_Task item_
Somewhere below are a line with "D3: LED (A N3, K GND) -> LED (A GND, K N3)" and a later line with "TP2: none -> test point (N2)". Output exactly those lines and all lines between them.

_Supplied data_

BEGIN

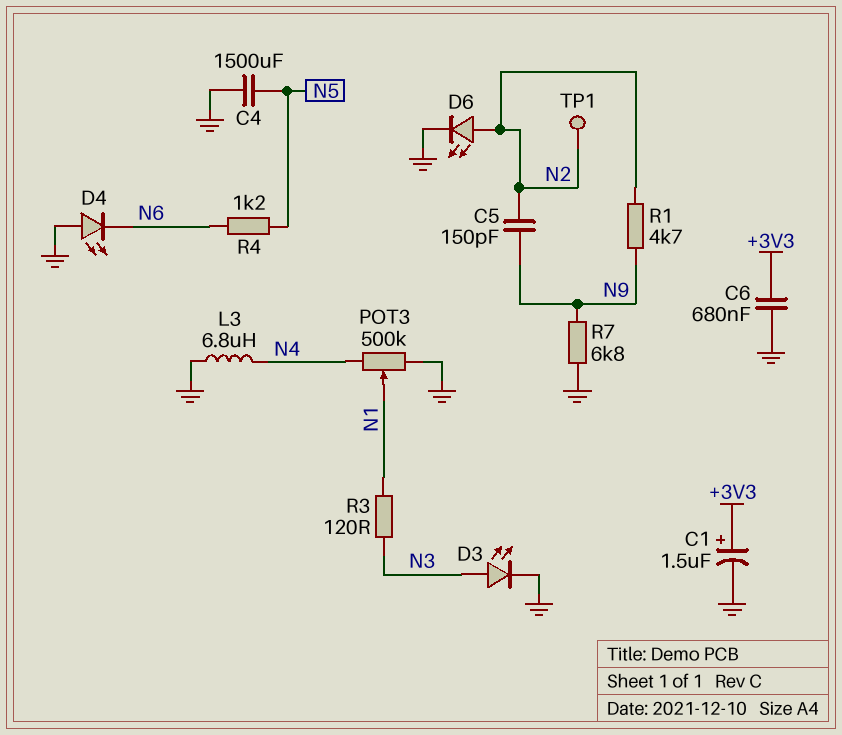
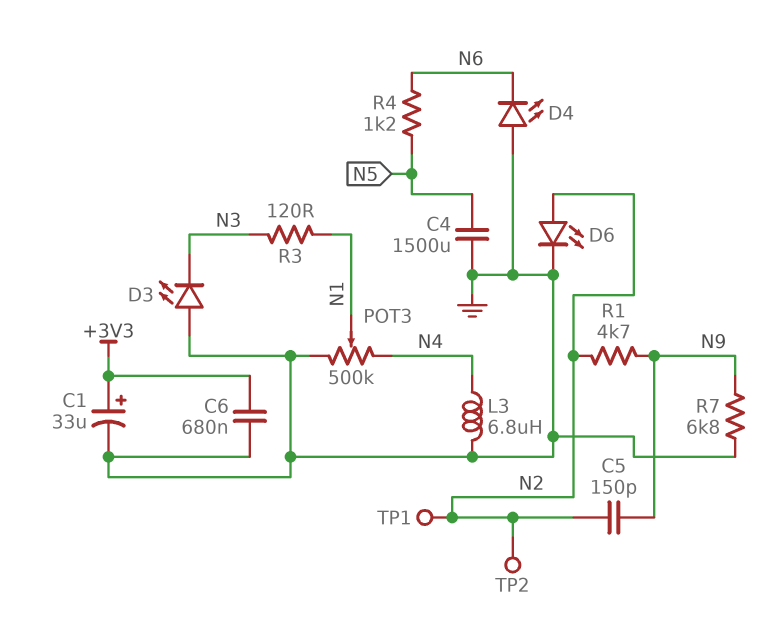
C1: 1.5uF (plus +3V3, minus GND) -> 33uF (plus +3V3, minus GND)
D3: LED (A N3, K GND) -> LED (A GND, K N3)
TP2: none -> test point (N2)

END
BEGIN

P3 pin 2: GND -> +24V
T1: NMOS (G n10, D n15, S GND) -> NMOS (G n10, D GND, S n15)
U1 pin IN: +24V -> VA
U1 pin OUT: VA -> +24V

END
BEGIN

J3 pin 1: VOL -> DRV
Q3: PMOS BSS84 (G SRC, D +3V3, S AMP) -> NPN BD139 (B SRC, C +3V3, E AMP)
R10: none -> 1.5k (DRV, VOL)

END

_Completed exercise_
D3: LED (A N3, K GND) -> LED (A GND, K N3)
TP2: none -> test point (N2)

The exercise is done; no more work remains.